_Data supplied_.
◆ ◆ ◆ ◆

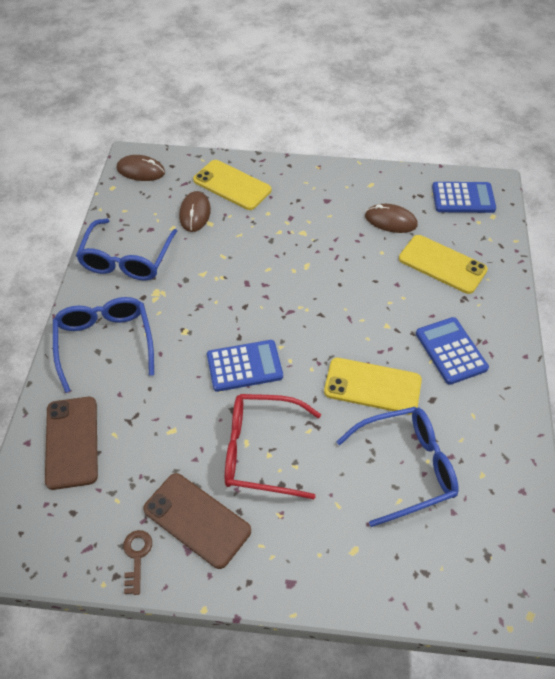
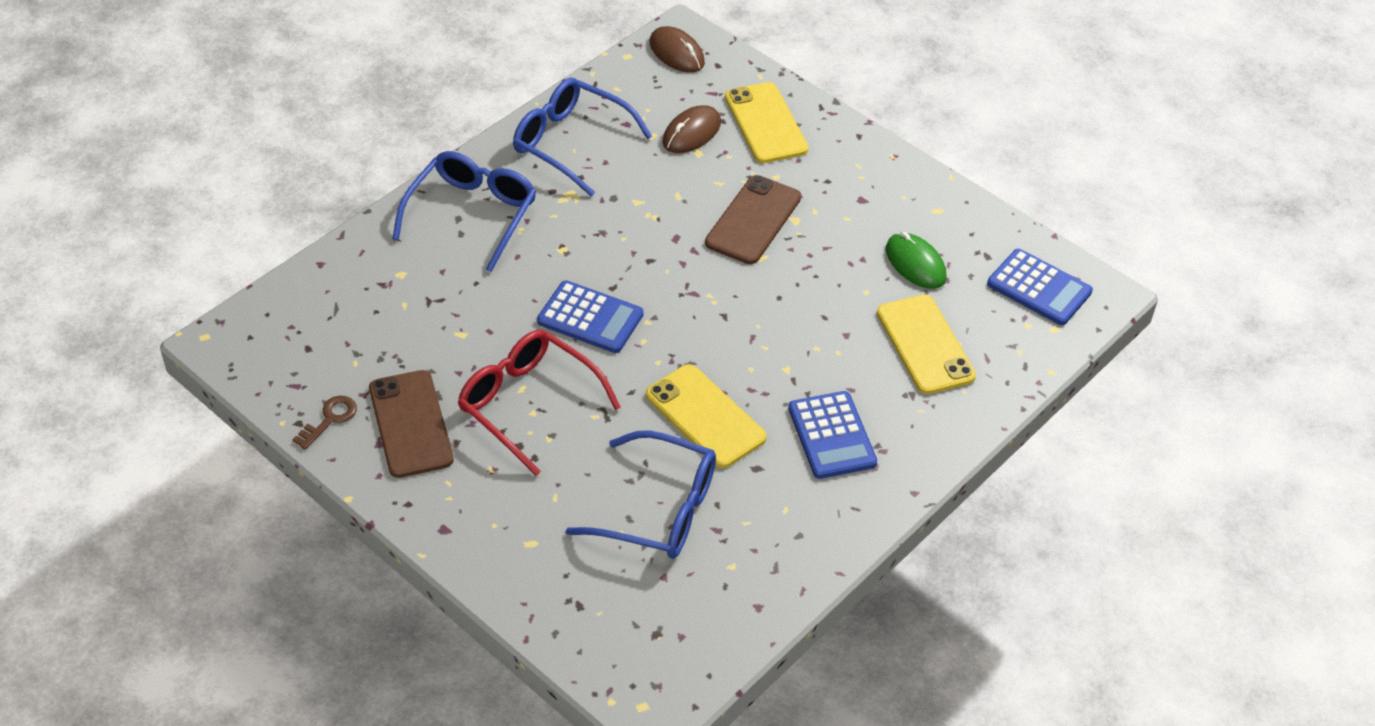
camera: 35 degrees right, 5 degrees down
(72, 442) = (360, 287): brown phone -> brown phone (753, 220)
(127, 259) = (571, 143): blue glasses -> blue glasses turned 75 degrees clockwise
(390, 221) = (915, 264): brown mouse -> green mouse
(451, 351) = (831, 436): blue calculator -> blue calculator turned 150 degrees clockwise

◆ ◆ ◆ ◆

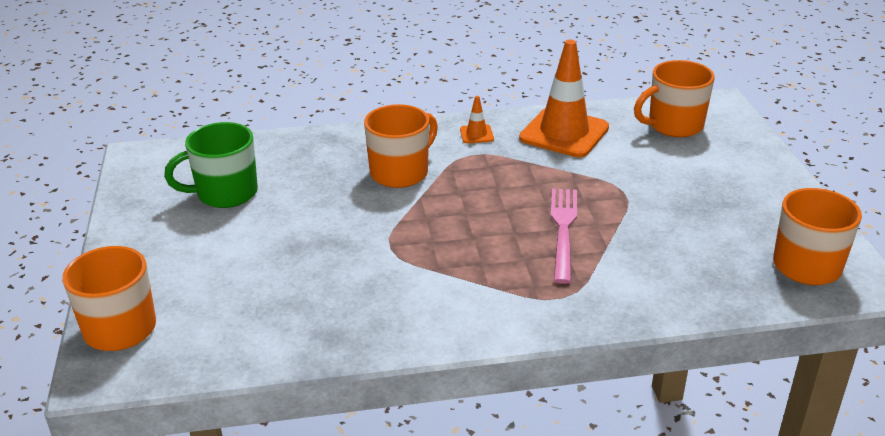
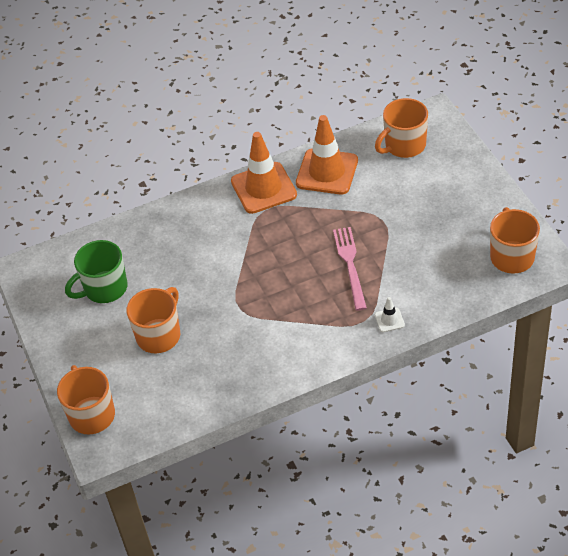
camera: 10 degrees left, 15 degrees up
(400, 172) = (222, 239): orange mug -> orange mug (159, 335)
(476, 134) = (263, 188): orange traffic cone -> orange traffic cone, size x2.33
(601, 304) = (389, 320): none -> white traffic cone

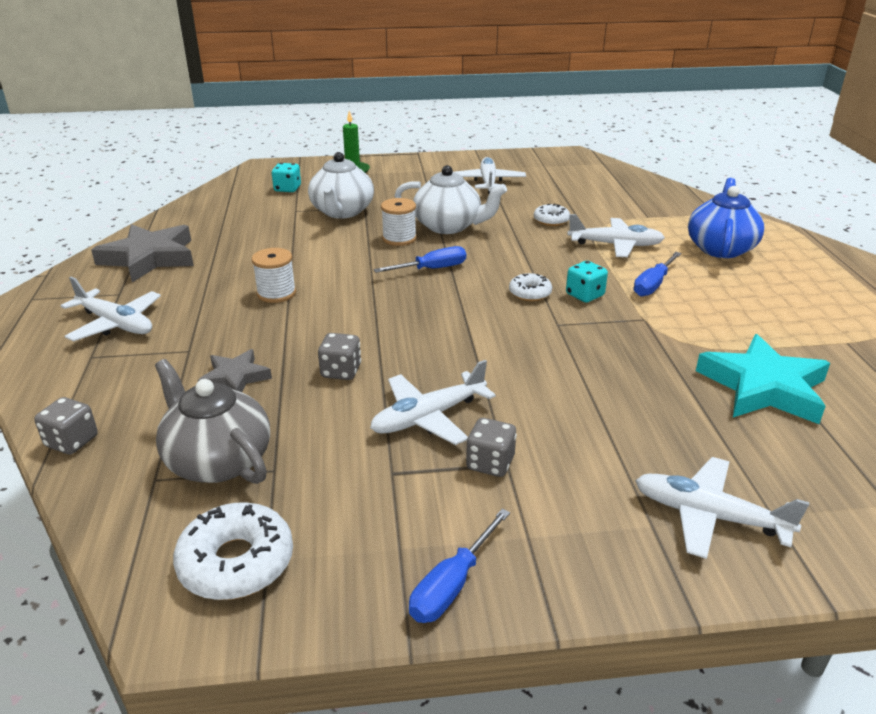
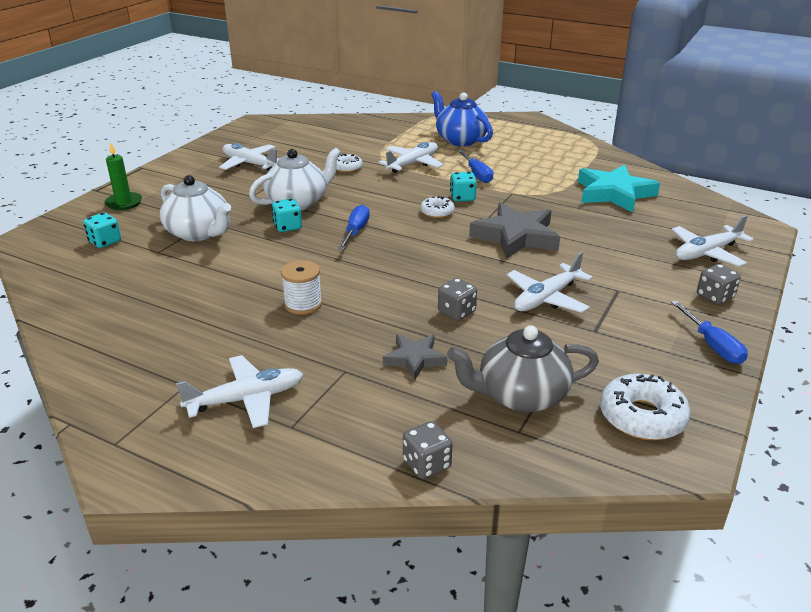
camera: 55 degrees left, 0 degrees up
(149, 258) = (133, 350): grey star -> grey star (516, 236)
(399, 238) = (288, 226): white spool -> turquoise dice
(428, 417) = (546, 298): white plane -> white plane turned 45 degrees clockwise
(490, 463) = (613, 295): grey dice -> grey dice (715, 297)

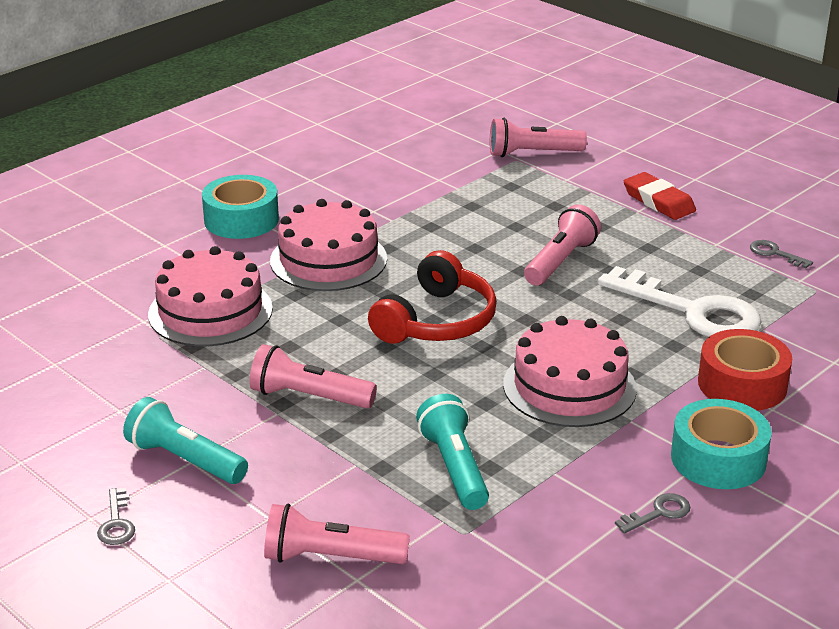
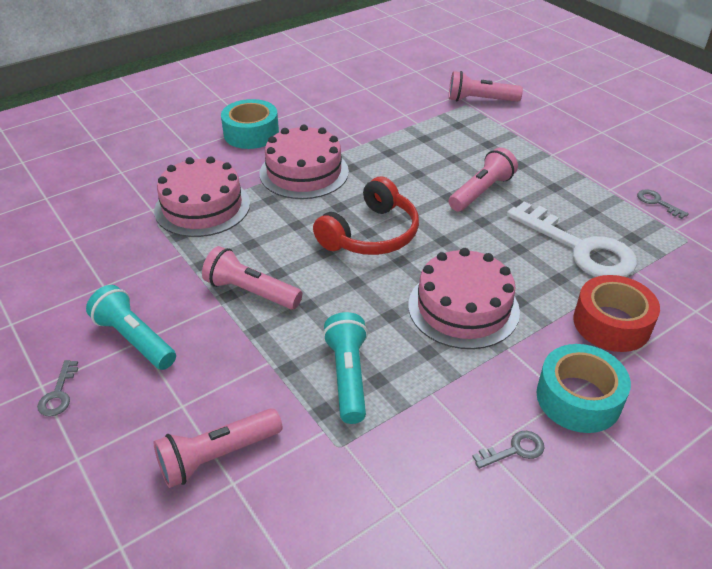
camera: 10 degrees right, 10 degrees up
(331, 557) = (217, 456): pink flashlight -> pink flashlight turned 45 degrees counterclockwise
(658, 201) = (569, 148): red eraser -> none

◆ ◆ ◆ ◆

_Instructions to follow_. Above are some records; quote exactly and only the lines that begin at the line containing "(490, 463) = (613, 295): grey" and stop after the line containing "(658, 201) = (569, 148): red eraser -> none", leaving out the pictures.

_Problem solution_.
(490, 463) = (613, 295): grey dice -> grey dice (715, 297)

camera: 10 degrees right, 10 degrees up
(331, 557) = (217, 456): pink flashlight -> pink flashlight turned 45 degrees counterclockwise
(658, 201) = (569, 148): red eraser -> none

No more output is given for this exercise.